# Task
Retype each line below precisely.

Data items:
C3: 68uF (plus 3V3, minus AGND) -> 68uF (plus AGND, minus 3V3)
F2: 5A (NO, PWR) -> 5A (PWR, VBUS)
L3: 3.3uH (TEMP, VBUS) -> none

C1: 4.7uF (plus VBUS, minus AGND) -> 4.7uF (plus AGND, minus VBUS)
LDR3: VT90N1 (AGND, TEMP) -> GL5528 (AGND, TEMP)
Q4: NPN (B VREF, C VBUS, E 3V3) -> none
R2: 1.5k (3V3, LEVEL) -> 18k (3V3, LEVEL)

# Solution to this task
C3: 68uF (plus 3V3, minus AGND) -> 68uF (plus AGND, minus 3V3)
F2: 5A (NO, PWR) -> 5A (PWR, VBUS)
L3: 3.3uH (TEMP, VBUS) -> none

C1: 4.7uF (plus VBUS, minus AGND) -> 4.7uF (plus AGND, minus VBUS)
LDR3: VT90N1 (AGND, TEMP) -> GL5528 (AGND, TEMP)
Q4: NPN (B VREF, C VBUS, E 3V3) -> none
R2: 1.5k (3V3, LEVEL) -> 18k (3V3, LEVEL)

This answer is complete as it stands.